DIRECTIONS FOR THIS TASK: Each entry below is to be returned exactly, with any pictures left out.

PROVIDED DATA:

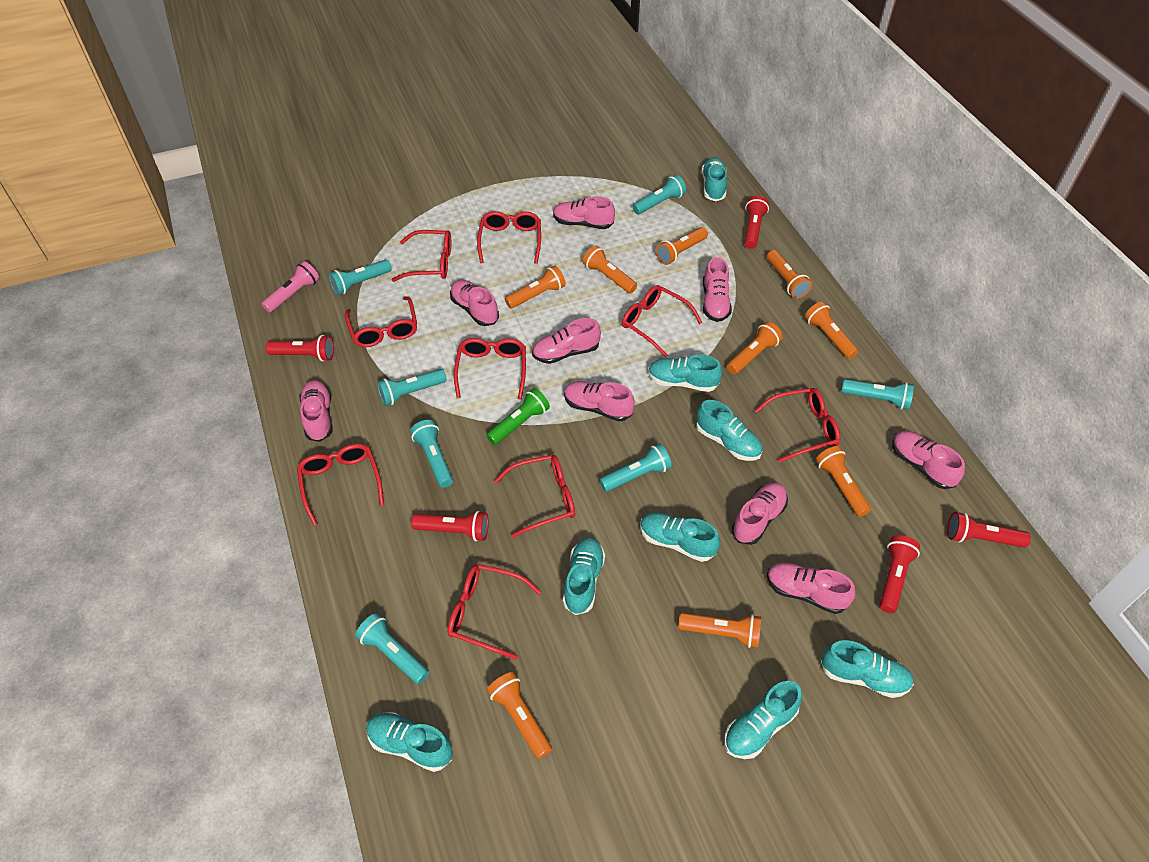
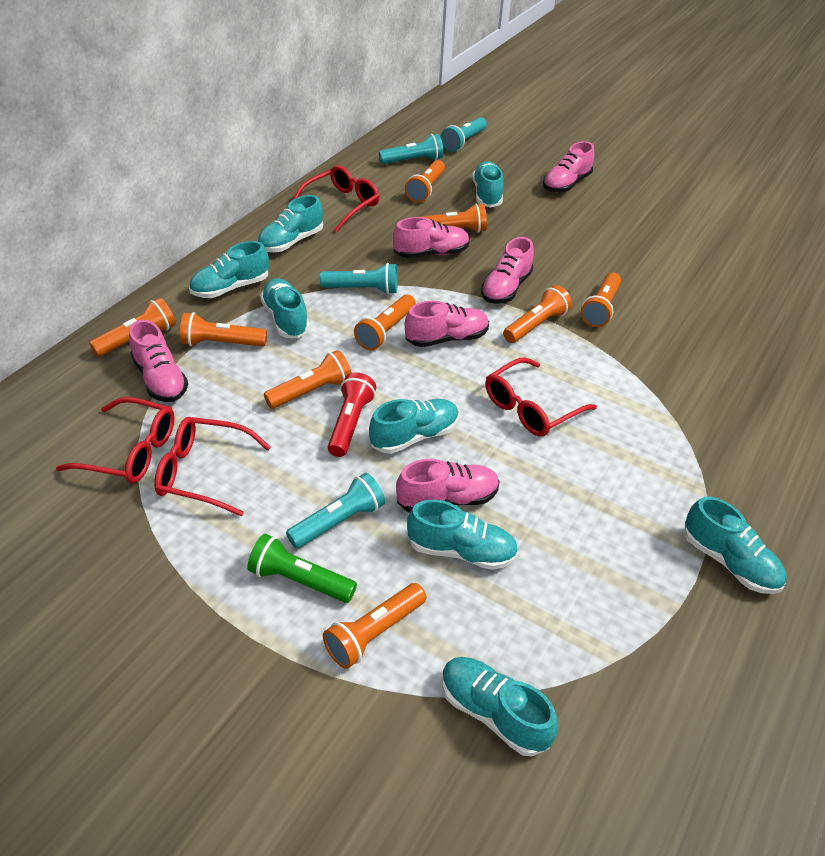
pink flashlight: 1 -> 0
pink shoe: 9 -> 6
red flashlight: 5 -> 1
red glasses: 9 -> 4
turquoise flashlight: 7 -> 4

SOLUTION:
pink flashlight: 1 -> 0
pink shoe: 9 -> 6
red flashlight: 5 -> 1
red glasses: 9 -> 4
turquoise flashlight: 7 -> 4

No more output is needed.